### ASSIGNED TASK:
Every record that follows should be output exactly as it is given.

### INPUT RECORDS:
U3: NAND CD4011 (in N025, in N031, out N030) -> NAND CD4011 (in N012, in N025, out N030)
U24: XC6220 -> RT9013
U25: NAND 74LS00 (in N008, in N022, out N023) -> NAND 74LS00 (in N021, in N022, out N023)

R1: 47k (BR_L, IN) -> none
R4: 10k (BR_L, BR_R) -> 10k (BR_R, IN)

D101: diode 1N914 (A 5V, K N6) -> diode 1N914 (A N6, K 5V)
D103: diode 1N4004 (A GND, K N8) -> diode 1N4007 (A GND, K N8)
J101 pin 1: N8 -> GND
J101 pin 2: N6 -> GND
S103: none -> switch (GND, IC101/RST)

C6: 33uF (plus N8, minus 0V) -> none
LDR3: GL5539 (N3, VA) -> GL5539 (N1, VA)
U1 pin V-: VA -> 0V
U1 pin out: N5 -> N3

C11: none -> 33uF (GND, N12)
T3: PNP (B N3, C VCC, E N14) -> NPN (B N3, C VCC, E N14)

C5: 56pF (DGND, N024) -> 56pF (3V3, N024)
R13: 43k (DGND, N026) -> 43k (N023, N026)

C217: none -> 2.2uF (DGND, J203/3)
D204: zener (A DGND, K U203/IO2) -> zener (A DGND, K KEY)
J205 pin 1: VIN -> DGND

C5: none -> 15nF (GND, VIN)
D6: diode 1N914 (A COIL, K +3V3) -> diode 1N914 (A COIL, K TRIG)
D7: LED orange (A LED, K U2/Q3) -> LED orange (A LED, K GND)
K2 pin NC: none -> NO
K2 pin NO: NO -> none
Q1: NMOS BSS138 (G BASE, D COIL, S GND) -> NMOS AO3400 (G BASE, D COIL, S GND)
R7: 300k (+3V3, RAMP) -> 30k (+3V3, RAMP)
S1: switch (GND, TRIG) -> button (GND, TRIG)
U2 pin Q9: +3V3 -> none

### ANSWER BELOW:
U3: NAND CD4011 (in N025, in N031, out N030) -> NAND CD4011 (in N012, in N025, out N030)
U24: XC6220 -> RT9013
U25: NAND 74LS00 (in N008, in N022, out N023) -> NAND 74LS00 (in N021, in N022, out N023)

R1: 47k (BR_L, IN) -> none
R4: 10k (BR_L, BR_R) -> 10k (BR_R, IN)

D101: diode 1N914 (A 5V, K N6) -> diode 1N914 (A N6, K 5V)
D103: diode 1N4004 (A GND, K N8) -> diode 1N4007 (A GND, K N8)
J101 pin 1: N8 -> GND
J101 pin 2: N6 -> GND
S103: none -> switch (GND, IC101/RST)

C6: 33uF (plus N8, minus 0V) -> none
LDR3: GL5539 (N3, VA) -> GL5539 (N1, VA)
U1 pin V-: VA -> 0V
U1 pin out: N5 -> N3

C11: none -> 33uF (GND, N12)
T3: PNP (B N3, C VCC, E N14) -> NPN (B N3, C VCC, E N14)

C5: 56pF (DGND, N024) -> 56pF (3V3, N024)
R13: 43k (DGND, N026) -> 43k (N023, N026)

C217: none -> 2.2uF (DGND, J203/3)
D204: zener (A DGND, K U203/IO2) -> zener (A DGND, K KEY)
J205 pin 1: VIN -> DGND

C5: none -> 15nF (GND, VIN)
D6: diode 1N914 (A COIL, K +3V3) -> diode 1N914 (A COIL, K TRIG)
D7: LED orange (A LED, K U2/Q3) -> LED orange (A LED, K GND)
K2 pin NC: none -> NO
K2 pin NO: NO -> none
Q1: NMOS BSS138 (G BASE, D COIL, S GND) -> NMOS AO3400 (G BASE, D COIL, S GND)
R7: 300k (+3V3, RAMP) -> 30k (+3V3, RAMP)
S1: switch (GND, TRIG) -> button (GND, TRIG)
U2 pin Q9: +3V3 -> none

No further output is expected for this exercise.